● PROBLEM DESCRIPTION:
Retype exactly the lines from the line with "yellow pawn: 2 -> 1" to the end of the data, keeping both boundary lines.

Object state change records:

* * *

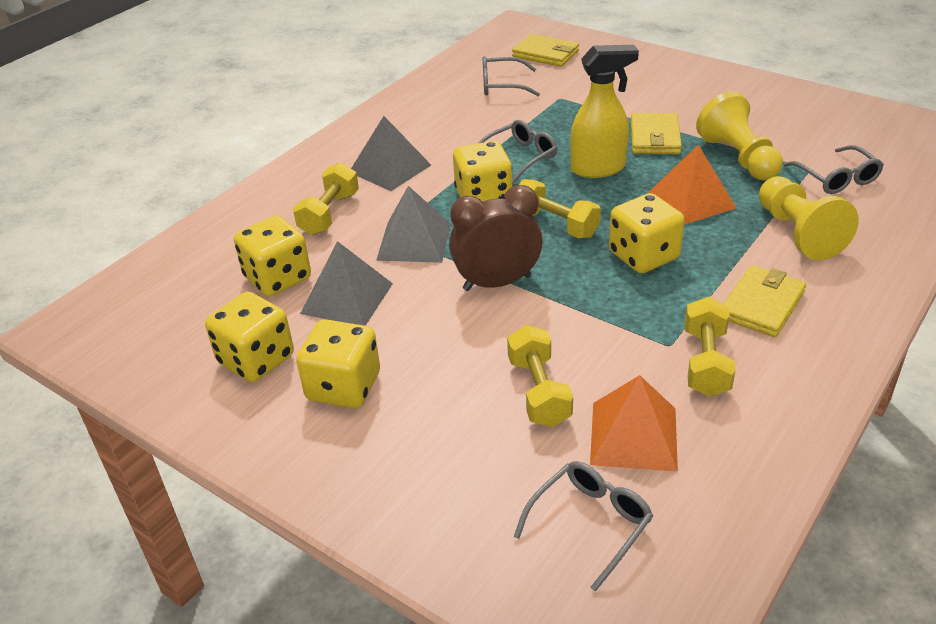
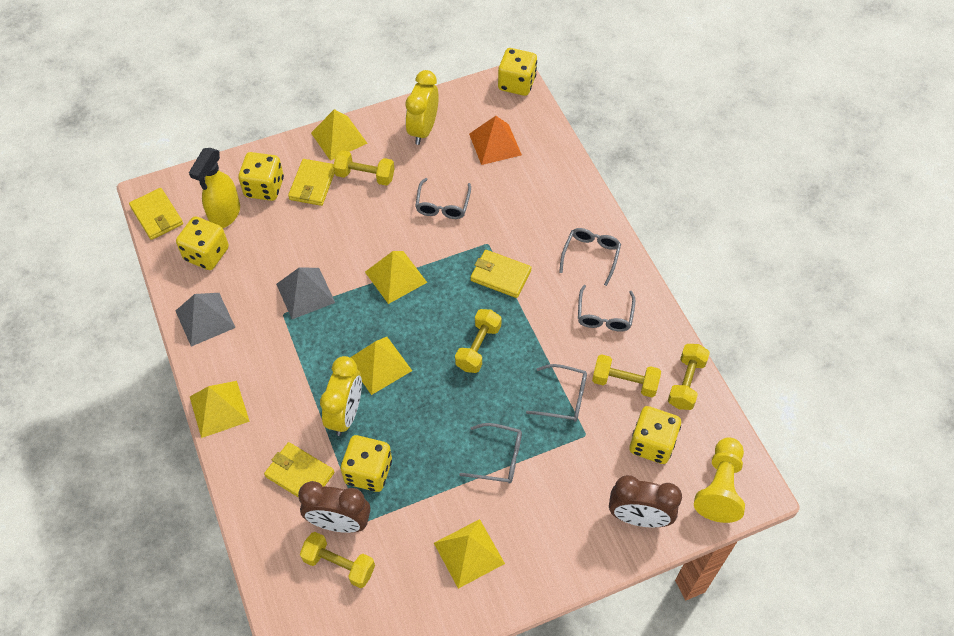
brown clock: 1 -> 2
grey glasses: 4 -> 5
grey pyramid: 3 -> 2
orange pyramid: 2 -> 1
yellow clock: 0 -> 2
yellow dumbbell: 4 -> 5
yellow pawn: 2 -> 1
yellow pyramid: 0 -> 5
yellow wallet: 3 -> 4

* * *

● ANSWER TO THIS PROBLEM:
yellow pawn: 2 -> 1
yellow pyramid: 0 -> 5
yellow wallet: 3 -> 4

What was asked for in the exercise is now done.